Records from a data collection
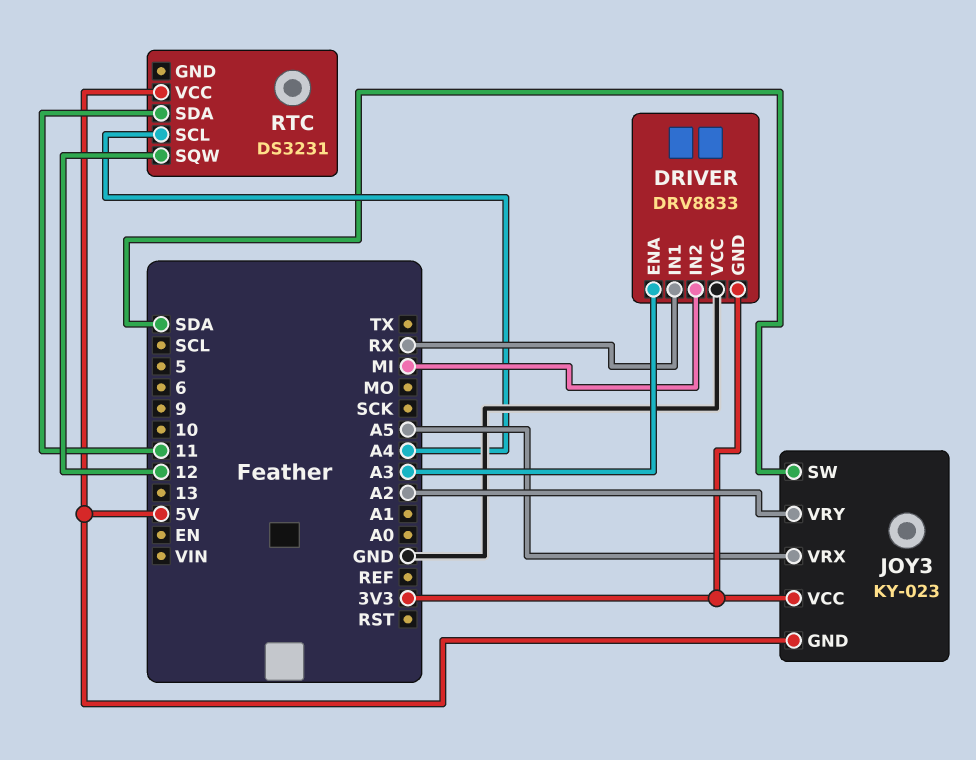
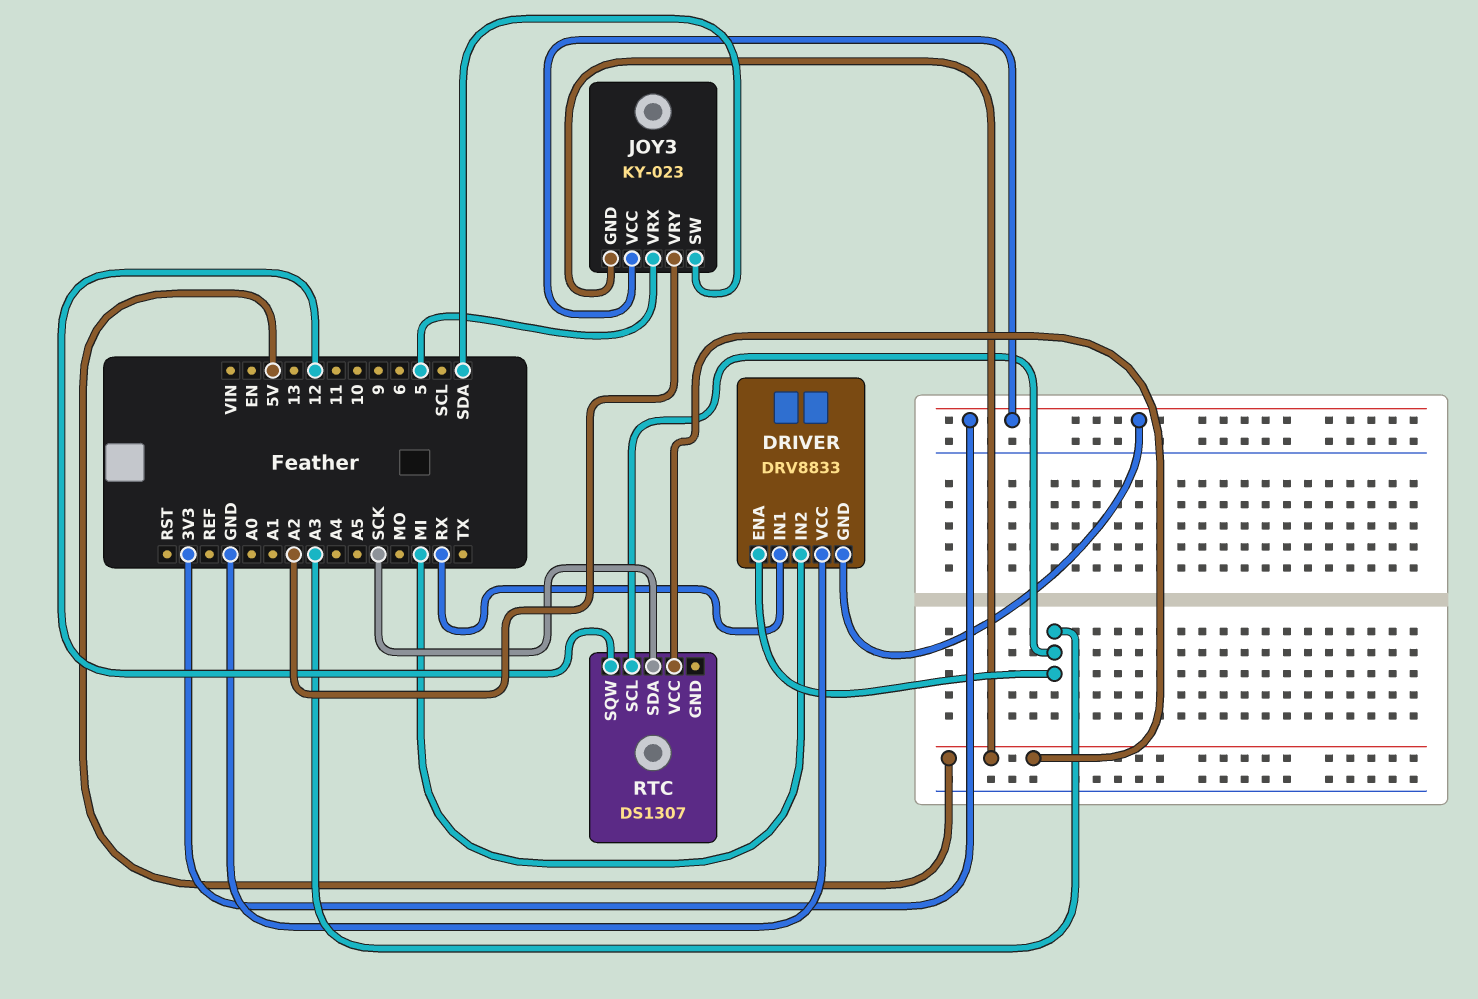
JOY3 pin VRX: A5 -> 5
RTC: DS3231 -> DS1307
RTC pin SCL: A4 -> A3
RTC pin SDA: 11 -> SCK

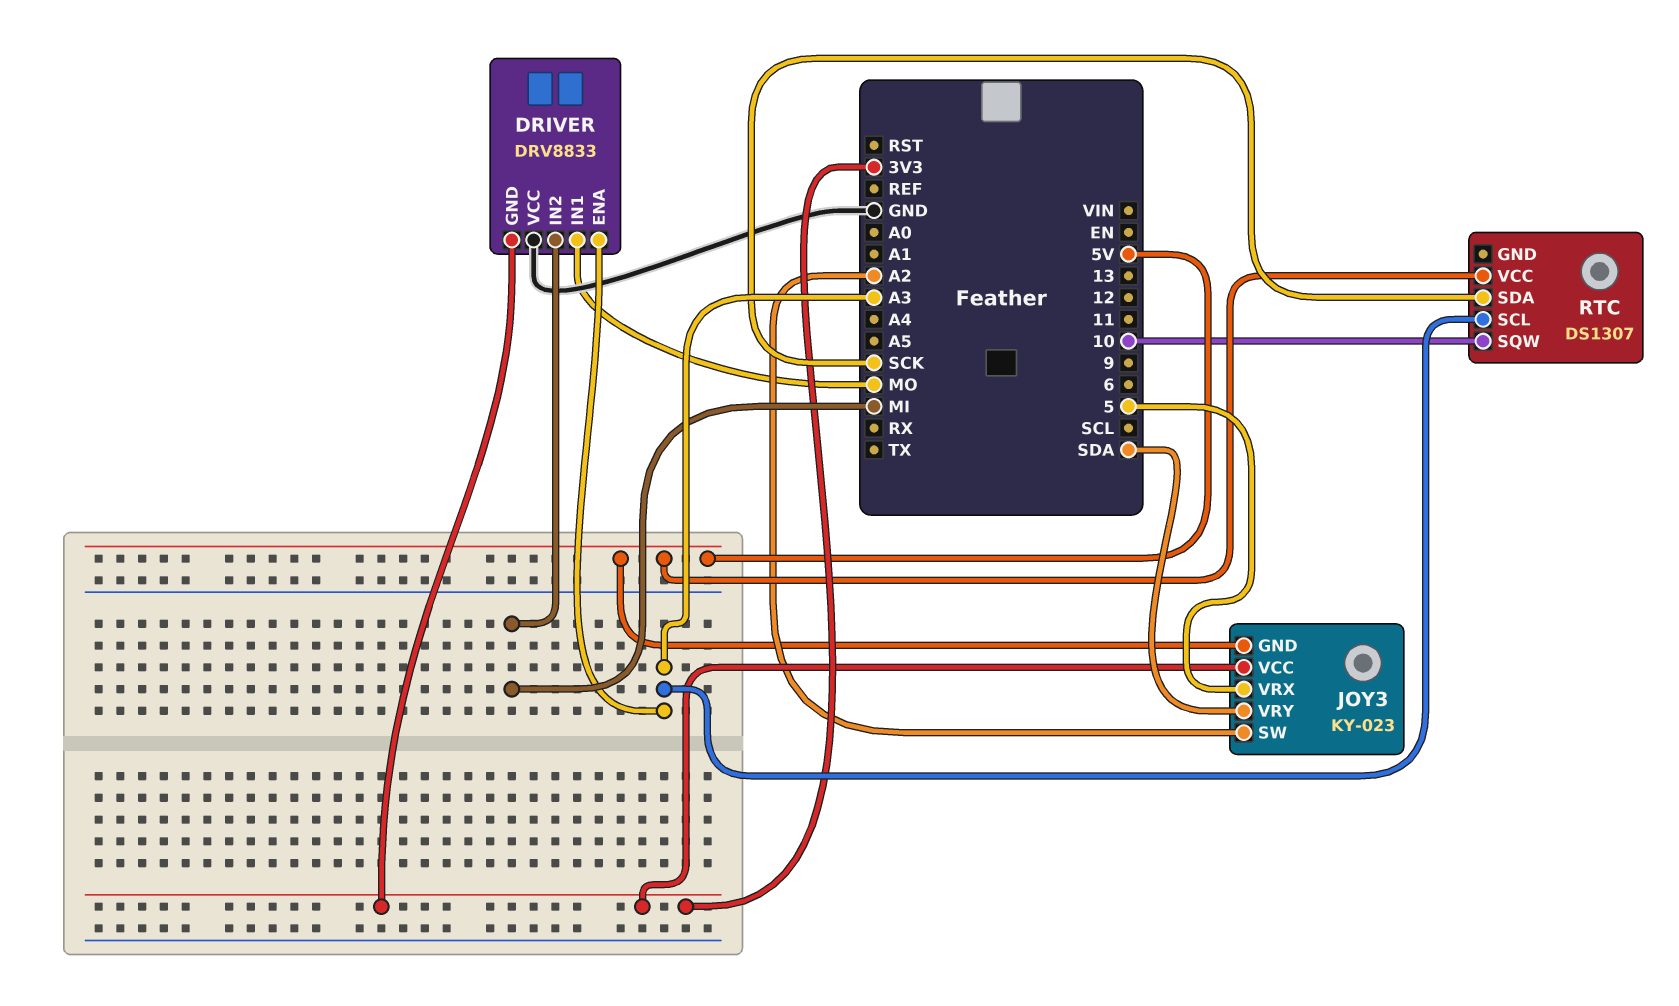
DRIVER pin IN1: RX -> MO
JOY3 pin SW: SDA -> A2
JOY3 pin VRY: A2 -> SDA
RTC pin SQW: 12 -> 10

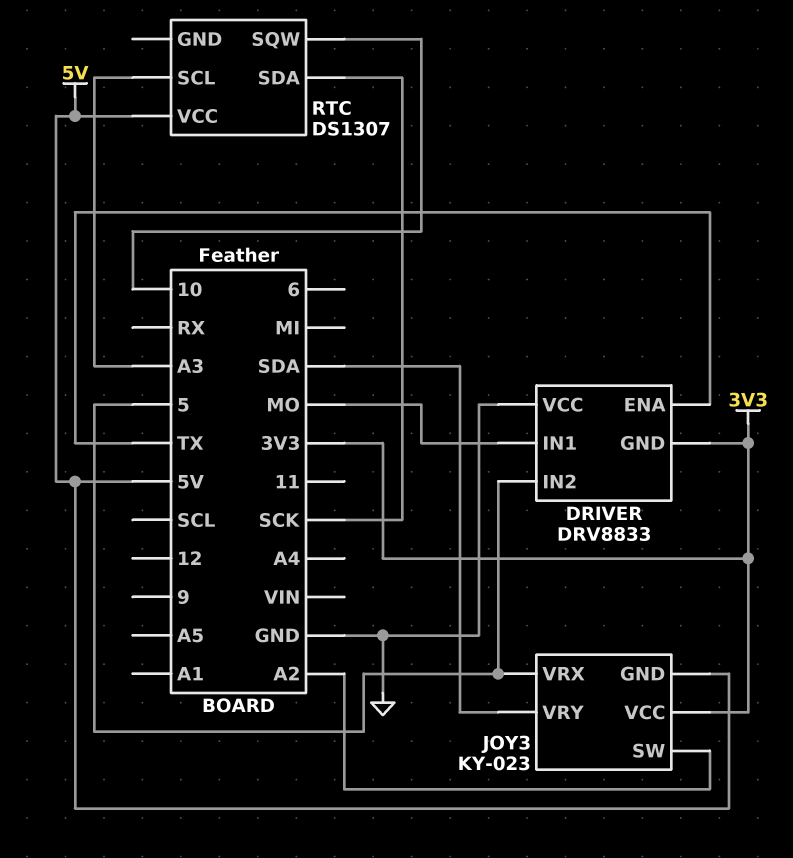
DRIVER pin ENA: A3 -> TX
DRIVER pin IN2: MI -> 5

--

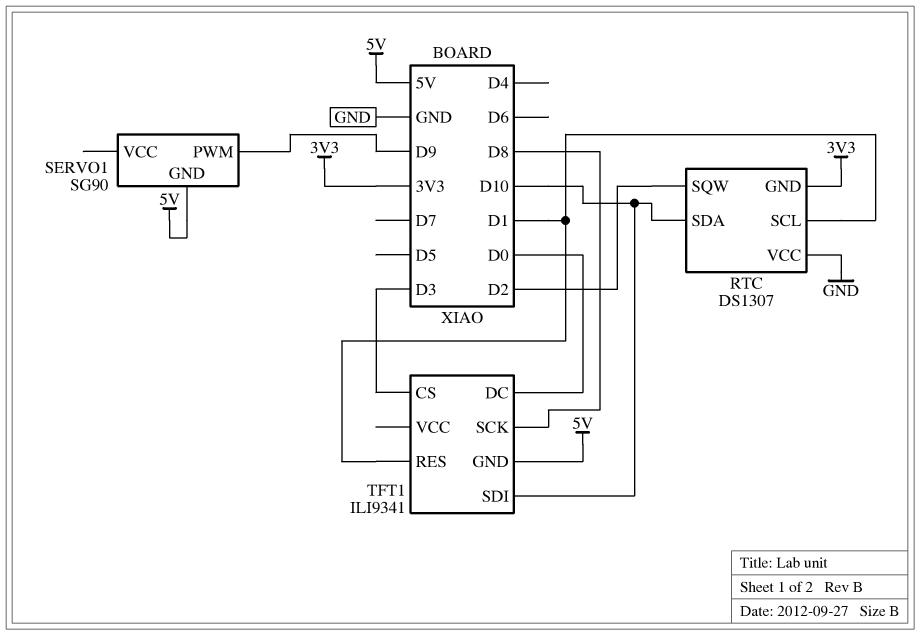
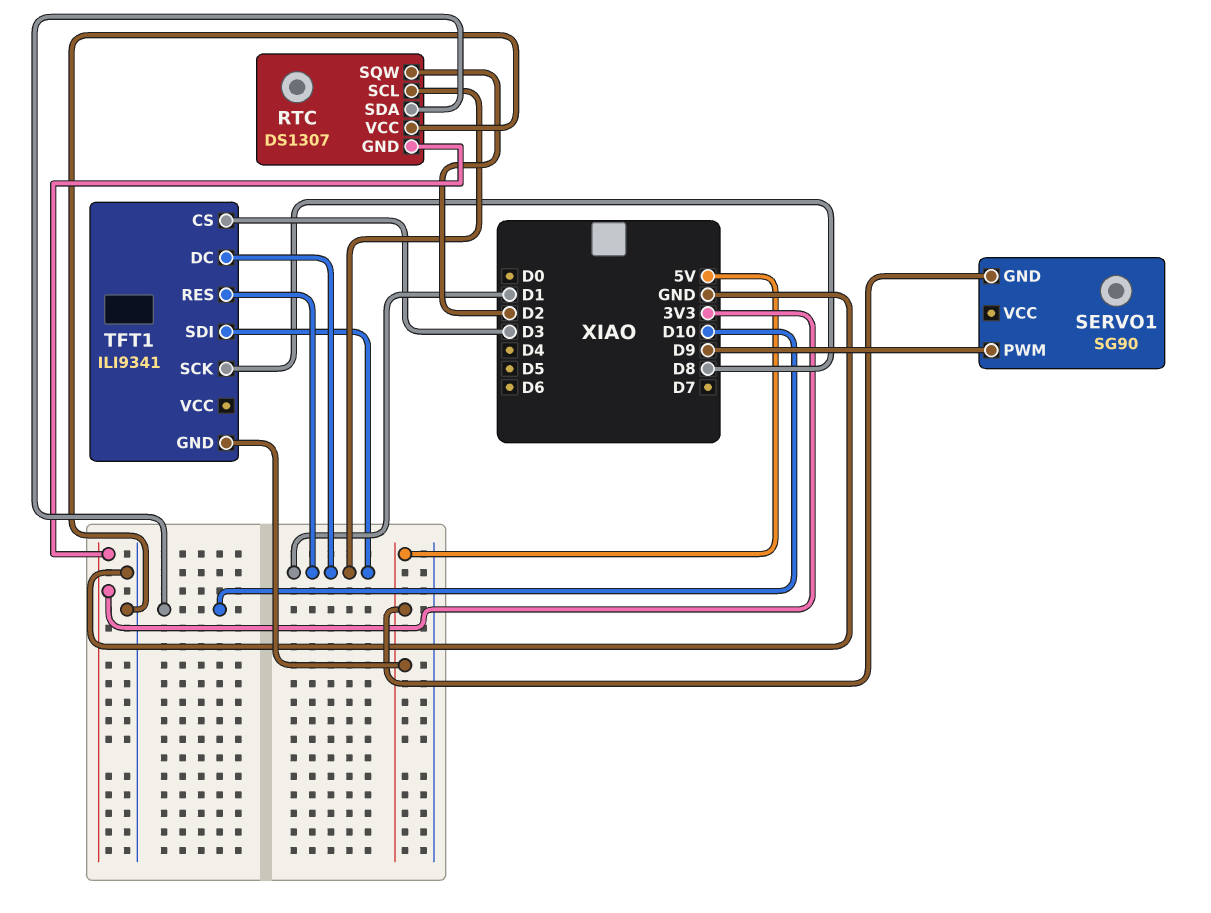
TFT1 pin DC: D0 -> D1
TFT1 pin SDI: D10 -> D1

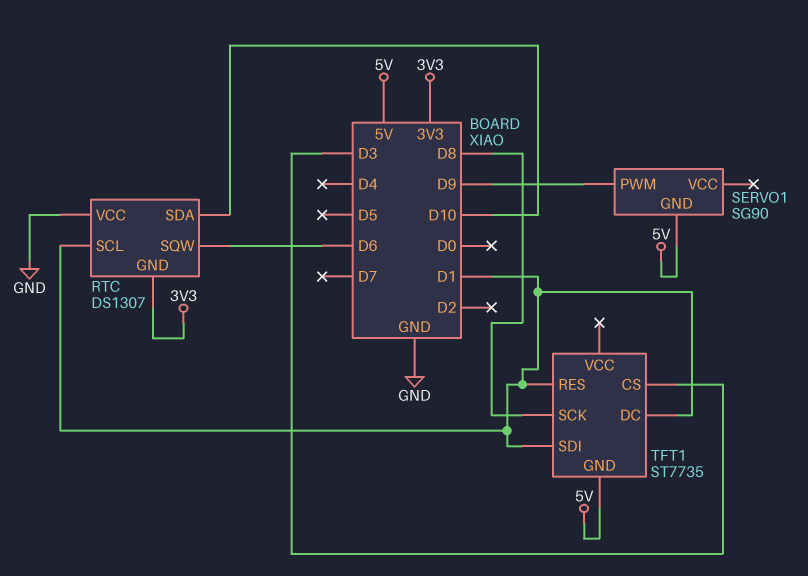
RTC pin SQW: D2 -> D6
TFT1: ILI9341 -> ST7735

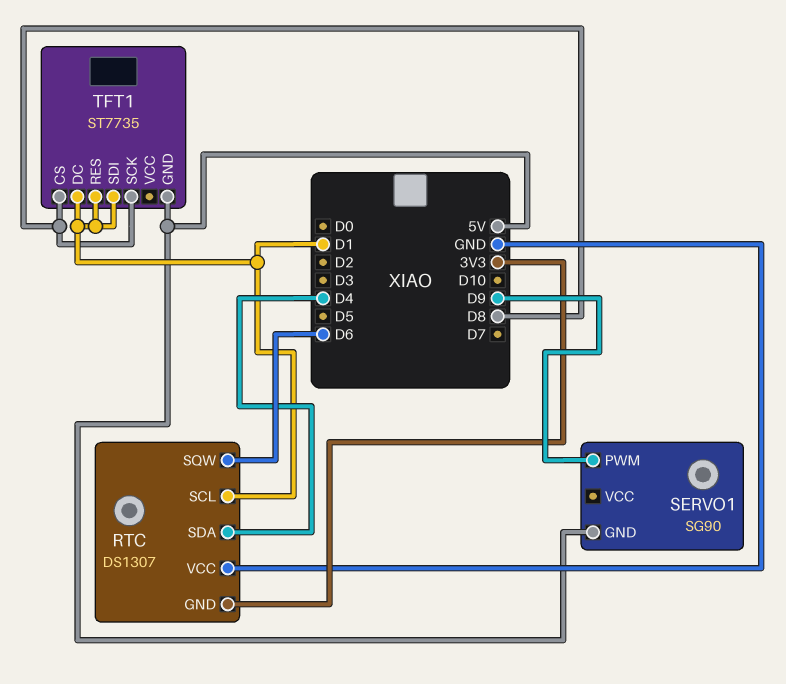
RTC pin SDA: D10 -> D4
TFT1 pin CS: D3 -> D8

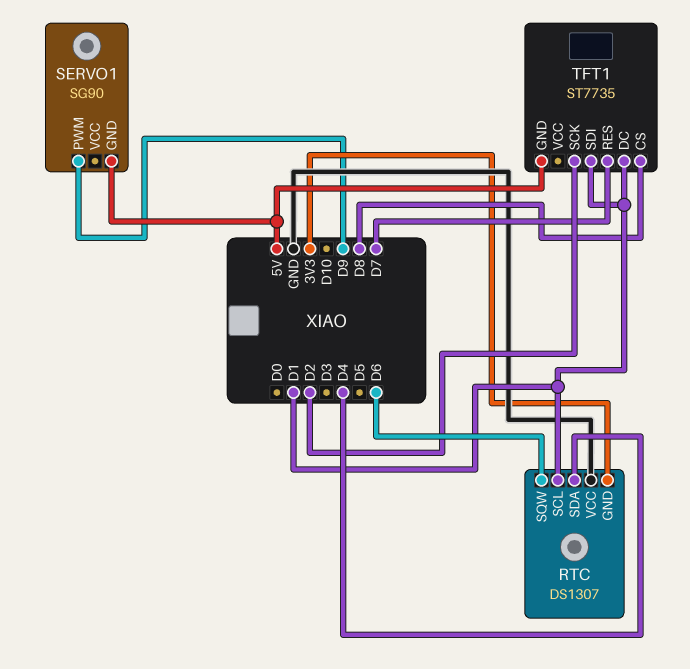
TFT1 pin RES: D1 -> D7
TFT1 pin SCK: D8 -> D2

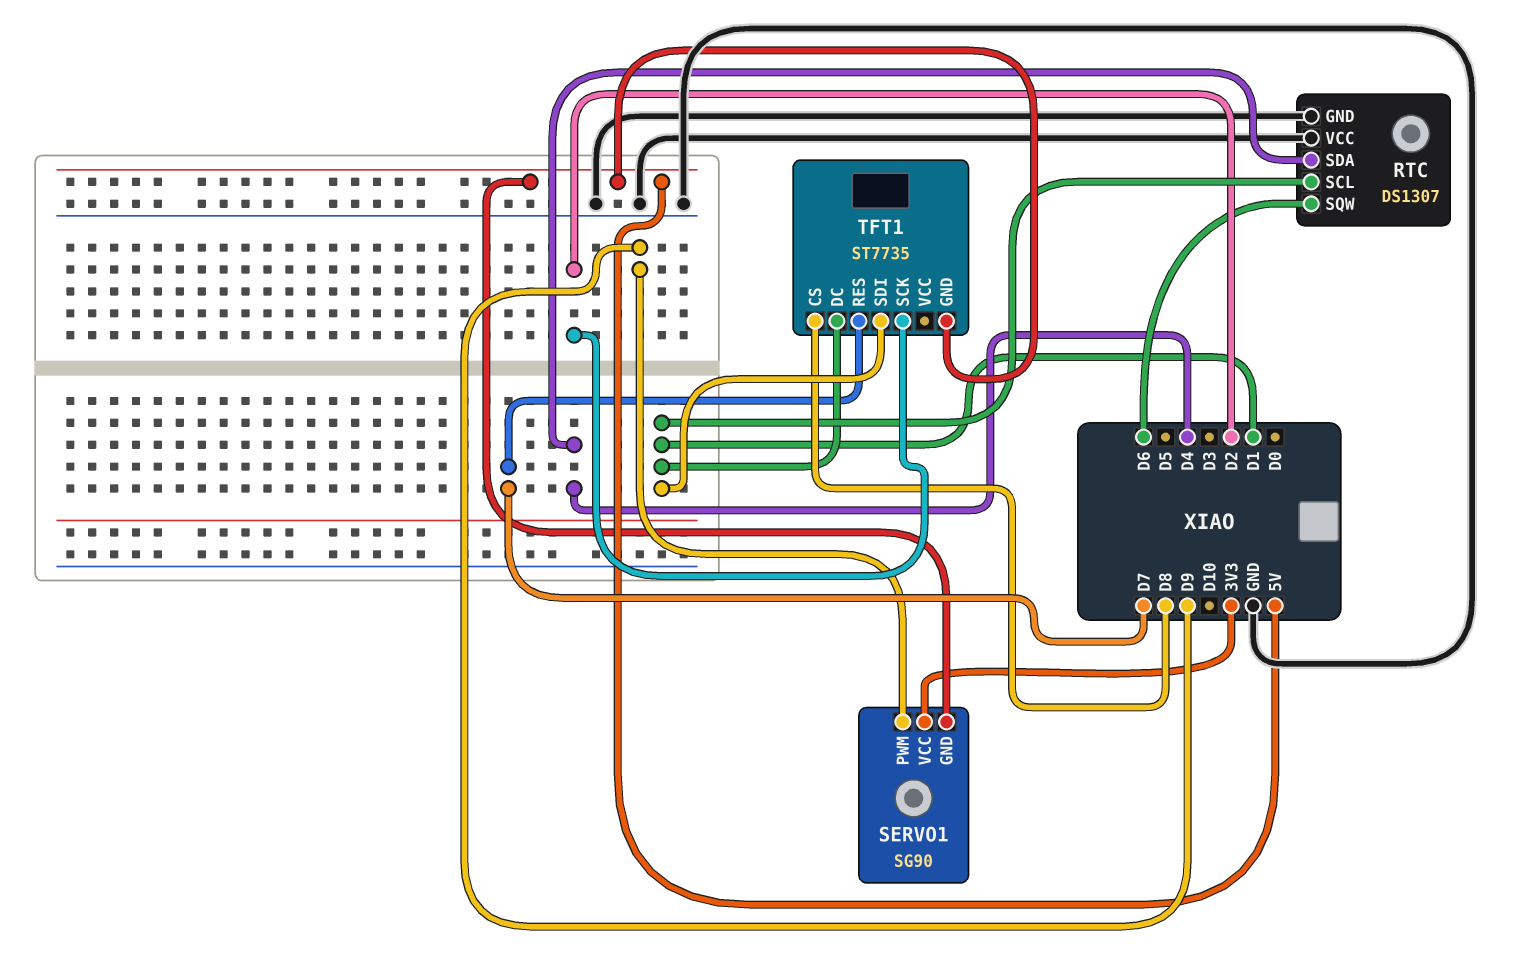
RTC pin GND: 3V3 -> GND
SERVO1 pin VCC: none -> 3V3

→ WORK INSTRUCTIONS
Only one stretch of the data is wanted: write out exactly the lines from the one holding "RTC pin SQW: 12 -> 10" through the one holding "DRIVER pin IN2: MI -> 5", both included, without the pictures.

→ SOLUTION
RTC pin SQW: 12 -> 10

DRIVER pin ENA: A3 -> TX
DRIVER pin IN2: MI -> 5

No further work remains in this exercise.